+++ Supplied information
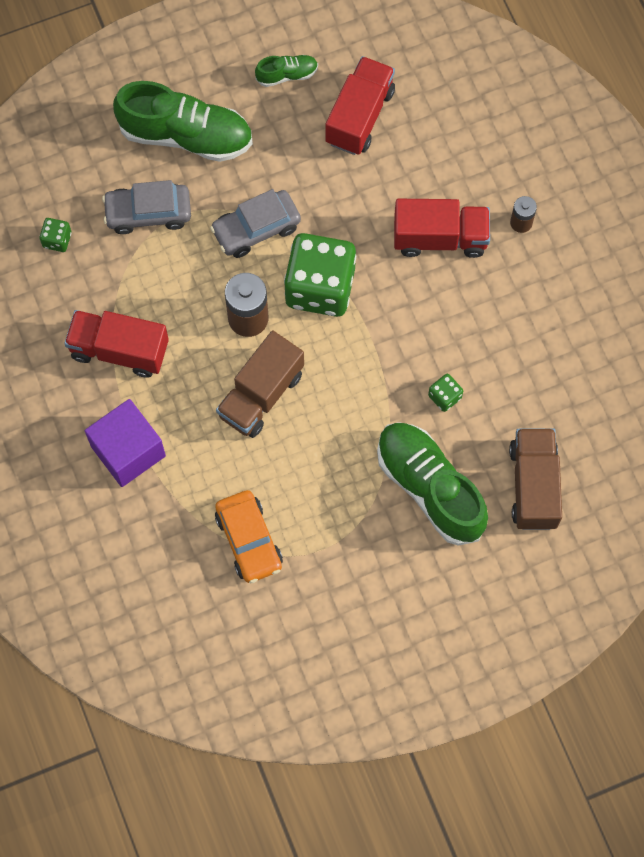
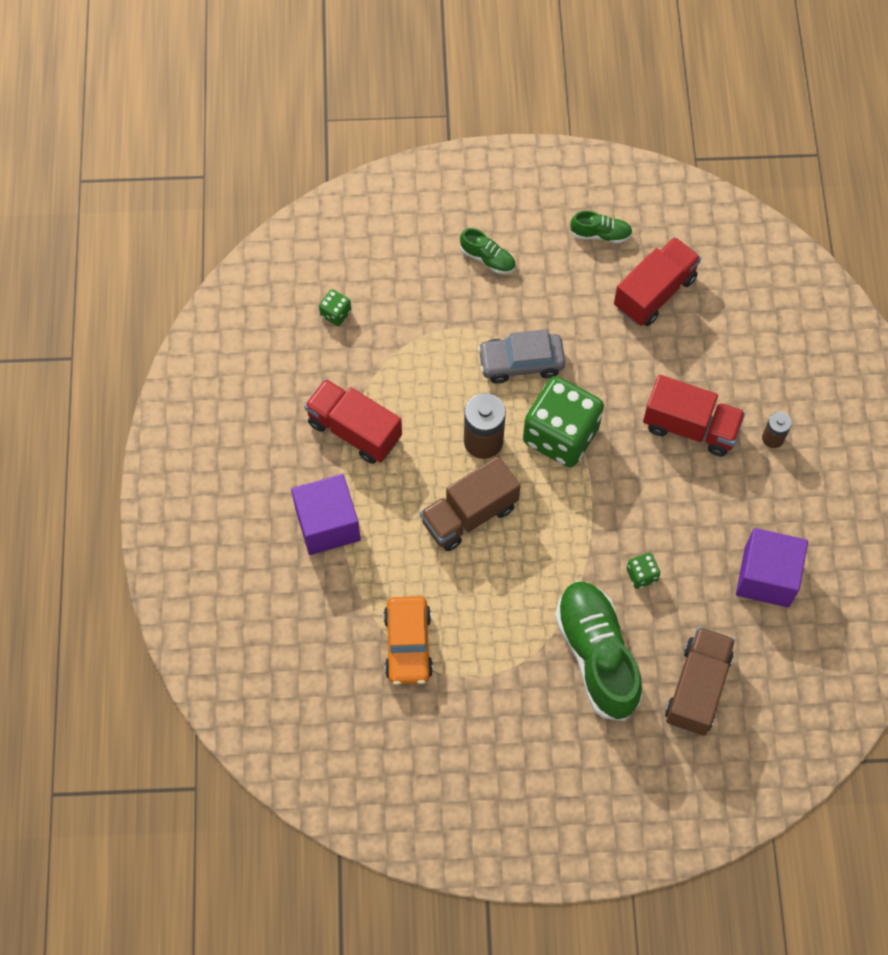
camera: 20 degrees right, 5 degrees down
(148, 213) = (427, 316): grey car -> none
(186, 135) = (487, 258): green shoe -> green shoe, size x0.47
(561, 358) = (766, 577): none -> purple cube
++++++
● Task to complete:
Would you please give the material above again, unchanged but without pictures?

● Solved problem:
camera: 20 degrees right, 5 degrees down
(148, 213) = (427, 316): grey car -> none
(186, 135) = (487, 258): green shoe -> green shoe, size x0.47
(561, 358) = (766, 577): none -> purple cube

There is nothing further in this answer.